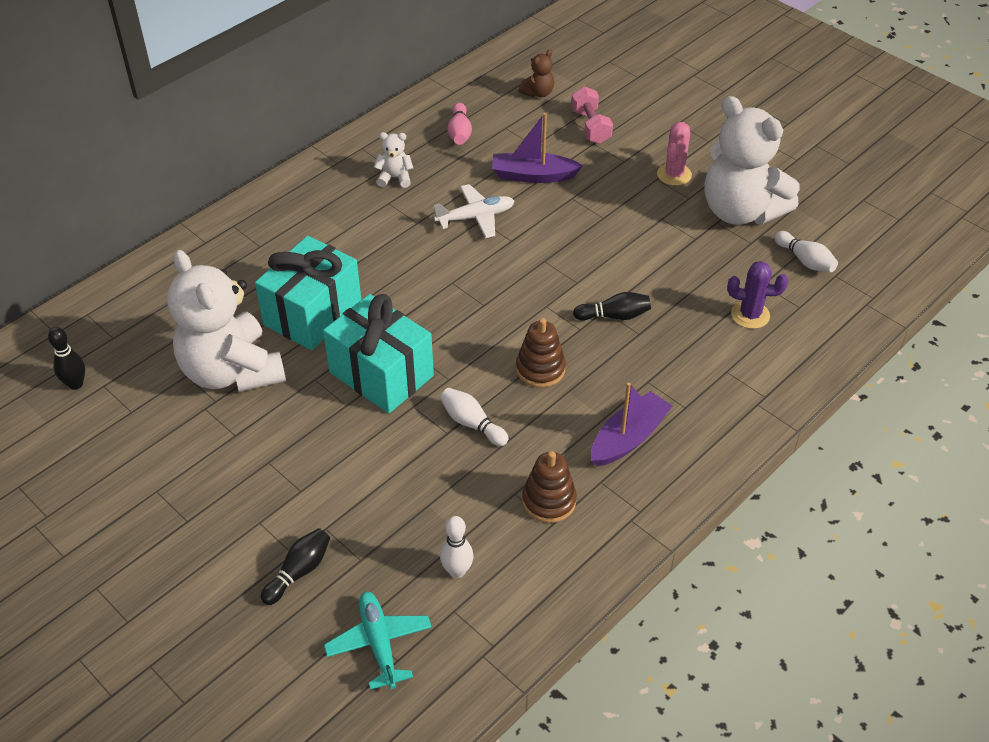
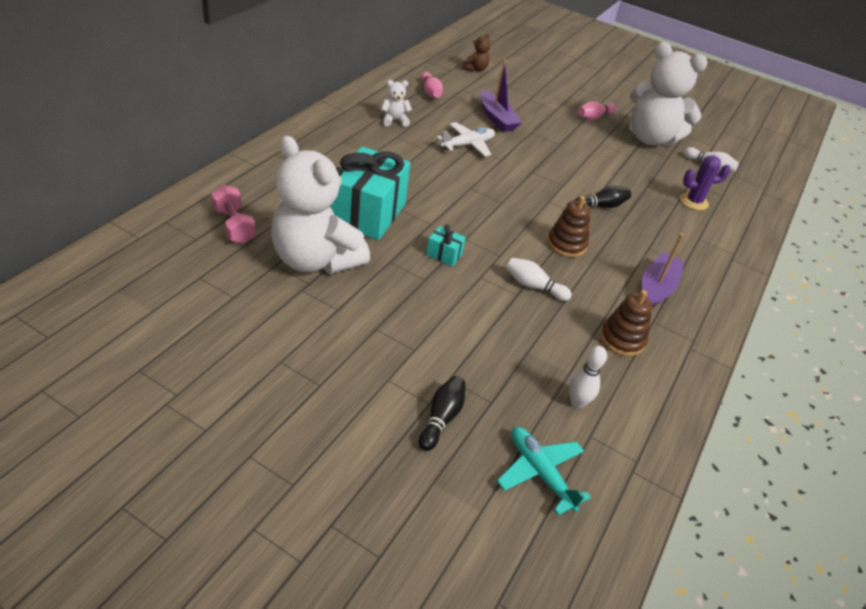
camera: 20 degrees left, 5 degrees down
(75, 384) = (172, 278): black bowling pin -> none
(381, 374) = (444, 254): turquoise gift -> turquoise gift, size x0.42
(533, 175) = (496, 118): purple boat -> purple boat turned 105 degrees counterclockwise
(590, 126) = (522, 89): pink dumbbell -> pink dumbbell (234, 226)
(674, 174) = (594, 117): pink cactus -> pink bowling pin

--- HOW TO COMPLETE THIS TASK ---
Take the lines from the one containing "(381, 374) = (444, 254): turquoise" through the final line of the entries above, and set them down exactly, with nothing added.

--- PROBLEM SOLUTION ---
(381, 374) = (444, 254): turquoise gift -> turquoise gift, size x0.42
(533, 175) = (496, 118): purple boat -> purple boat turned 105 degrees counterclockwise
(590, 126) = (522, 89): pink dumbbell -> pink dumbbell (234, 226)
(674, 174) = (594, 117): pink cactus -> pink bowling pin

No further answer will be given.